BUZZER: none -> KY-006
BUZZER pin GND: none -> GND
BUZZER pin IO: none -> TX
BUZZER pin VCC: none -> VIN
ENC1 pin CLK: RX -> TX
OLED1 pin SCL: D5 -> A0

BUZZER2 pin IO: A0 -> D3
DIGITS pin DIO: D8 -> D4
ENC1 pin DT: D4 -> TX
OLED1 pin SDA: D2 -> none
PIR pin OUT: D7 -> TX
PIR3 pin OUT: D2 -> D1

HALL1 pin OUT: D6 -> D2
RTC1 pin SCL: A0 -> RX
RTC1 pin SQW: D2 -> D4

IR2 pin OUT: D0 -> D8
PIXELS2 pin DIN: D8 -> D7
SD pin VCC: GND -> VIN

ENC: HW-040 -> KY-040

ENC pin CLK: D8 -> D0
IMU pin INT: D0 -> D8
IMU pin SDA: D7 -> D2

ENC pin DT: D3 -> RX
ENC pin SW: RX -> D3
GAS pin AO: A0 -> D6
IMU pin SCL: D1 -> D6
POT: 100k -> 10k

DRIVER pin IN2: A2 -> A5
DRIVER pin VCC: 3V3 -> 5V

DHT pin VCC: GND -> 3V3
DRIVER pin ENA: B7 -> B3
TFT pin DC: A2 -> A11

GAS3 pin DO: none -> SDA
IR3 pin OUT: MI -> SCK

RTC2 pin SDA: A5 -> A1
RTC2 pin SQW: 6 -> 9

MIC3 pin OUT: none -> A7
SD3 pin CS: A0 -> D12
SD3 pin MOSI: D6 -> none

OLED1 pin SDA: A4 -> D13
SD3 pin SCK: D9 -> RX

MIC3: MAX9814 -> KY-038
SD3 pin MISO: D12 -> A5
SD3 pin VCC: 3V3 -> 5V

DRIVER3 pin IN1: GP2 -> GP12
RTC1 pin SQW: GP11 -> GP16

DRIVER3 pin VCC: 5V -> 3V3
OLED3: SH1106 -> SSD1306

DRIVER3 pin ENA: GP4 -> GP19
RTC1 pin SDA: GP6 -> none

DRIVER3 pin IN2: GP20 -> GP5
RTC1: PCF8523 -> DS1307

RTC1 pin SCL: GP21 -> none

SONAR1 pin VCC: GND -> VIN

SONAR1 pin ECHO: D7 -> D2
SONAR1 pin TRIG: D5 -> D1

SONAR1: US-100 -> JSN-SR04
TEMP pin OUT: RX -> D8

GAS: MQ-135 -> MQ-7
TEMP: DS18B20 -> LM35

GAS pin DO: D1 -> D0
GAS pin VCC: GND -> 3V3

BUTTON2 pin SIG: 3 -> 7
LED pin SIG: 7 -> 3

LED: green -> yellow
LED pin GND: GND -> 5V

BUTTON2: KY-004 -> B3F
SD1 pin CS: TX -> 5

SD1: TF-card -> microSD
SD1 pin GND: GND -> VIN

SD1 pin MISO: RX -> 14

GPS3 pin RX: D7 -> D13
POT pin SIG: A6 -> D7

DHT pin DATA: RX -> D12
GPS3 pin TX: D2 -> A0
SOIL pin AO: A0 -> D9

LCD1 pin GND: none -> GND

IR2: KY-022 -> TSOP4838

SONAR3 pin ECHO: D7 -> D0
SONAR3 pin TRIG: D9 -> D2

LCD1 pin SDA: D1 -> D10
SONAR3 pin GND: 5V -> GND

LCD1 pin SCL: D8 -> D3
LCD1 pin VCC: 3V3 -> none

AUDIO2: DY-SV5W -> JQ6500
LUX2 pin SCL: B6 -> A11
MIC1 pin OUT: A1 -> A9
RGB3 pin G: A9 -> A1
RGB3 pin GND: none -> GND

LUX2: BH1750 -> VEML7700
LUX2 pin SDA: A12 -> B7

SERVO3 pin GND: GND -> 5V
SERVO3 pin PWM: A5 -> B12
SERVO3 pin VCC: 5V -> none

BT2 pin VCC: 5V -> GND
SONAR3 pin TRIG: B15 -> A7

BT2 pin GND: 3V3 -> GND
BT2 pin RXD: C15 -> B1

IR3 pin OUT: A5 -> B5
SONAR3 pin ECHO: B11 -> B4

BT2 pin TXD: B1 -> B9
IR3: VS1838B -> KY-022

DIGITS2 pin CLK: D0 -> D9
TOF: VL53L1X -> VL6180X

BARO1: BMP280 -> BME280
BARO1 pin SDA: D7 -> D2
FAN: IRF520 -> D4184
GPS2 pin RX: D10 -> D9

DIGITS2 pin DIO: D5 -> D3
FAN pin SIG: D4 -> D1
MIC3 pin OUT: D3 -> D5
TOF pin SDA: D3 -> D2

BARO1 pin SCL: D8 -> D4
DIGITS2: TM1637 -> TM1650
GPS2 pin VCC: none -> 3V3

* _Task item_:
In the listing above, locate the line containing "POT: 100k -> 10k" and the line containing "SD3 pin VCC: 3V3 -> 5V". Extract those two lines and every line between them, exactly as written, and only those.

* _Written answer_:
POT: 100k -> 10k

DRIVER pin IN2: A2 -> A5
DRIVER pin VCC: 3V3 -> 5V

DHT pin VCC: GND -> 3V3
DRIVER pin ENA: B7 -> B3
TFT pin DC: A2 -> A11

GAS3 pin DO: none -> SDA
IR3 pin OUT: MI -> SCK

RTC2 pin SDA: A5 -> A1
RTC2 pin SQW: 6 -> 9

MIC3 pin OUT: none -> A7
SD3 pin CS: A0 -> D12
SD3 pin MOSI: D6 -> none

OLED1 pin SDA: A4 -> D13
SD3 pin SCK: D9 -> RX

MIC3: MAX9814 -> KY-038
SD3 pin MISO: D12 -> A5
SD3 pin VCC: 3V3 -> 5V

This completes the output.